● **What to do**
Rewrite the lines below, from the one containing "Which is in" through the one containing "No, it is in front of (635, 257).", inclusive, as a numbered list, leaving out the blank lines.
Provided material START
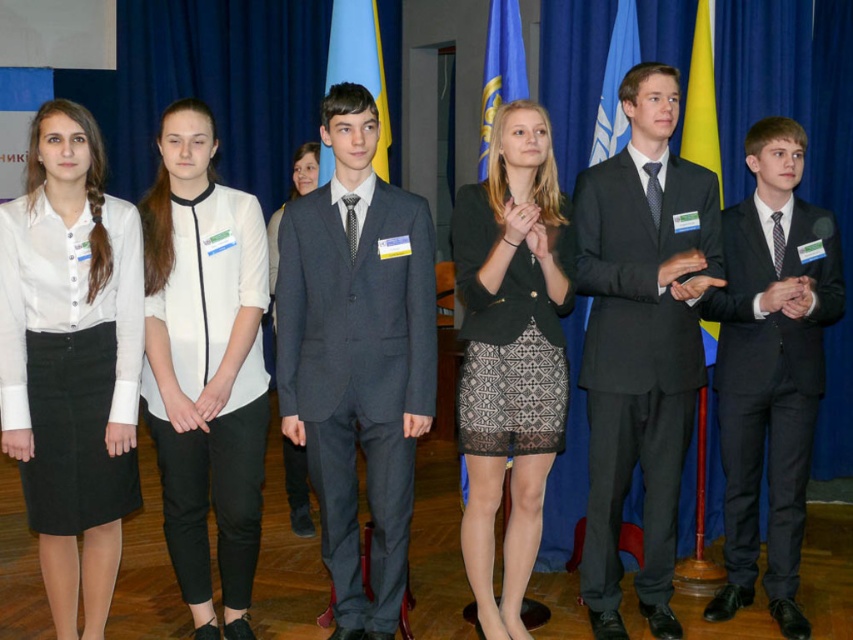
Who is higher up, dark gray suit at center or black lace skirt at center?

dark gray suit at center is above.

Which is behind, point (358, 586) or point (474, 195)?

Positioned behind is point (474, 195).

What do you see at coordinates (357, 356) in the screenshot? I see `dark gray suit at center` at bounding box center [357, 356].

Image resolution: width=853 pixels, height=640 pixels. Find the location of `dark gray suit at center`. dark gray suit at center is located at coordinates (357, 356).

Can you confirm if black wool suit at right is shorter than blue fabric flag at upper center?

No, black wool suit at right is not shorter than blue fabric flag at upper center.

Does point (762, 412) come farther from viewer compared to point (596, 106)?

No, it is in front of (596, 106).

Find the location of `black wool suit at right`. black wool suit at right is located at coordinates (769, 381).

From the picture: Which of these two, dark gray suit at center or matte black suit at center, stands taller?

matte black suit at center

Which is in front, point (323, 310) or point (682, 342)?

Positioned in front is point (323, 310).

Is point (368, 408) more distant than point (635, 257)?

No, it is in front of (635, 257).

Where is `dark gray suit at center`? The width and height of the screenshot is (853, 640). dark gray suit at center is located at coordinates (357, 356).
Provided material END
Provided material START
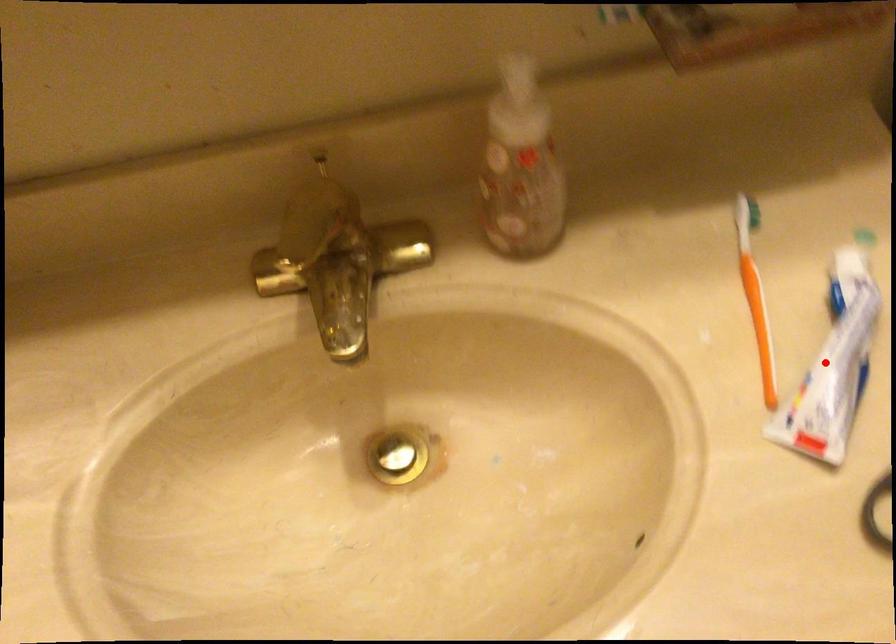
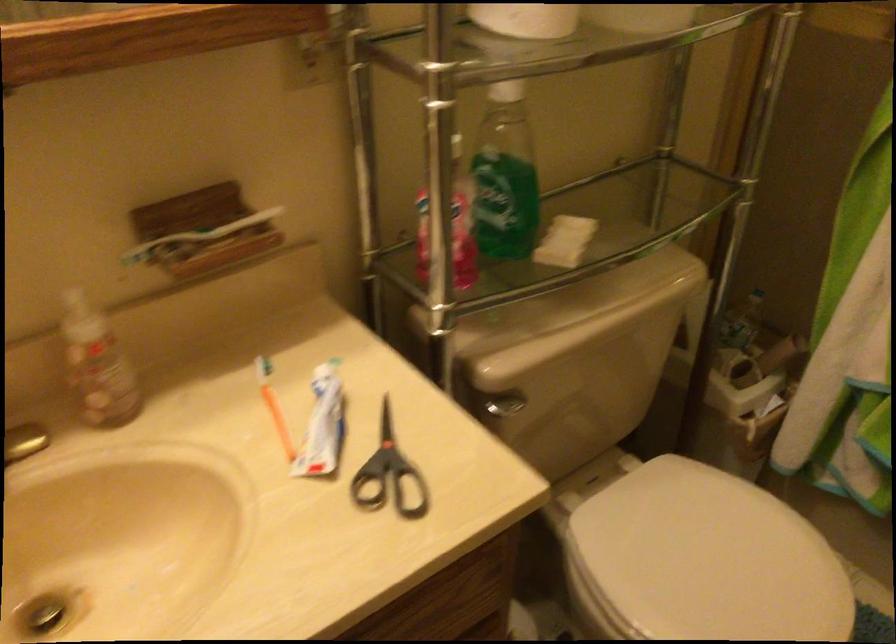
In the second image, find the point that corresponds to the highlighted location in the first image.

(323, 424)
Provided material END
● **Expected answer**
1. Which is in front, point (323, 310) or point (682, 342)?
2. Positioned in front is point (323, 310).
3. Is point (368, 408) more distant than point (635, 257)?
4. No, it is in front of (635, 257).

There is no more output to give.